Every line of the records counts; transcribe each one exactly.

..........

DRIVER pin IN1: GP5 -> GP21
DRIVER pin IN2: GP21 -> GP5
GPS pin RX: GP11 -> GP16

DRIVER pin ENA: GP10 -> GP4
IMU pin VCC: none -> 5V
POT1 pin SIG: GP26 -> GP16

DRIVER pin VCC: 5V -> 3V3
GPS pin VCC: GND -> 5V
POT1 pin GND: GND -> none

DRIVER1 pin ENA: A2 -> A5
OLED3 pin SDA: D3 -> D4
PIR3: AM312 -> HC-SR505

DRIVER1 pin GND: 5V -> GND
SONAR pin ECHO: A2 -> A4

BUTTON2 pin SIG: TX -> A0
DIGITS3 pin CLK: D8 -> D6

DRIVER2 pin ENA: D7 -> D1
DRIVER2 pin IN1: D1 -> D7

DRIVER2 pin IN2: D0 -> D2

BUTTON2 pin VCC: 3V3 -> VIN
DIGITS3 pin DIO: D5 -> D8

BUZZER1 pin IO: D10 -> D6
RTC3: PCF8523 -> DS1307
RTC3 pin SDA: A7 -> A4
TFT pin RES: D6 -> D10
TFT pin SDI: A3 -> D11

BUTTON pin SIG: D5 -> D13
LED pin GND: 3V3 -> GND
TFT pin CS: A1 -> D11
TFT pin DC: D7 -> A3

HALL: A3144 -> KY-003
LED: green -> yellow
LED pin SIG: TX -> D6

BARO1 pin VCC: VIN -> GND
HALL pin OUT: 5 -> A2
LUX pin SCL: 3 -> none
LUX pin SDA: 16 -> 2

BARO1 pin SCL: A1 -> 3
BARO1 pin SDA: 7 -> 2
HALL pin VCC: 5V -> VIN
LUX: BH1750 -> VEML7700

..........

# ANSWER FOR THIS EXERCISE
DRIVER pin IN1: GP5 -> GP21
DRIVER pin IN2: GP21 -> GP5
GPS pin RX: GP11 -> GP16

DRIVER pin ENA: GP10 -> GP4
IMU pin VCC: none -> 5V
POT1 pin SIG: GP26 -> GP16

DRIVER pin VCC: 5V -> 3V3
GPS pin VCC: GND -> 5V
POT1 pin GND: GND -> none

DRIVER1 pin ENA: A2 -> A5
OLED3 pin SDA: D3 -> D4
PIR3: AM312 -> HC-SR505

DRIVER1 pin GND: 5V -> GND
SONAR pin ECHO: A2 -> A4

BUTTON2 pin SIG: TX -> A0
DIGITS3 pin CLK: D8 -> D6

DRIVER2 pin ENA: D7 -> D1
DRIVER2 pin IN1: D1 -> D7

DRIVER2 pin IN2: D0 -> D2

BUTTON2 pin VCC: 3V3 -> VIN
DIGITS3 pin DIO: D5 -> D8

BUZZER1 pin IO: D10 -> D6
RTC3: PCF8523 -> DS1307
RTC3 pin SDA: A7 -> A4
TFT pin RES: D6 -> D10
TFT pin SDI: A3 -> D11

BUTTON pin SIG: D5 -> D13
LED pin GND: 3V3 -> GND
TFT pin CS: A1 -> D11
TFT pin DC: D7 -> A3

HALL: A3144 -> KY-003
LED: green -> yellow
LED pin SIG: TX -> D6

BARO1 pin VCC: VIN -> GND
HALL pin OUT: 5 -> A2
LUX pin SCL: 3 -> none
LUX pin SDA: 16 -> 2

BARO1 pin SCL: A1 -> 3
BARO1 pin SDA: 7 -> 2
HALL pin VCC: 5V -> VIN
LUX: BH1750 -> VEML7700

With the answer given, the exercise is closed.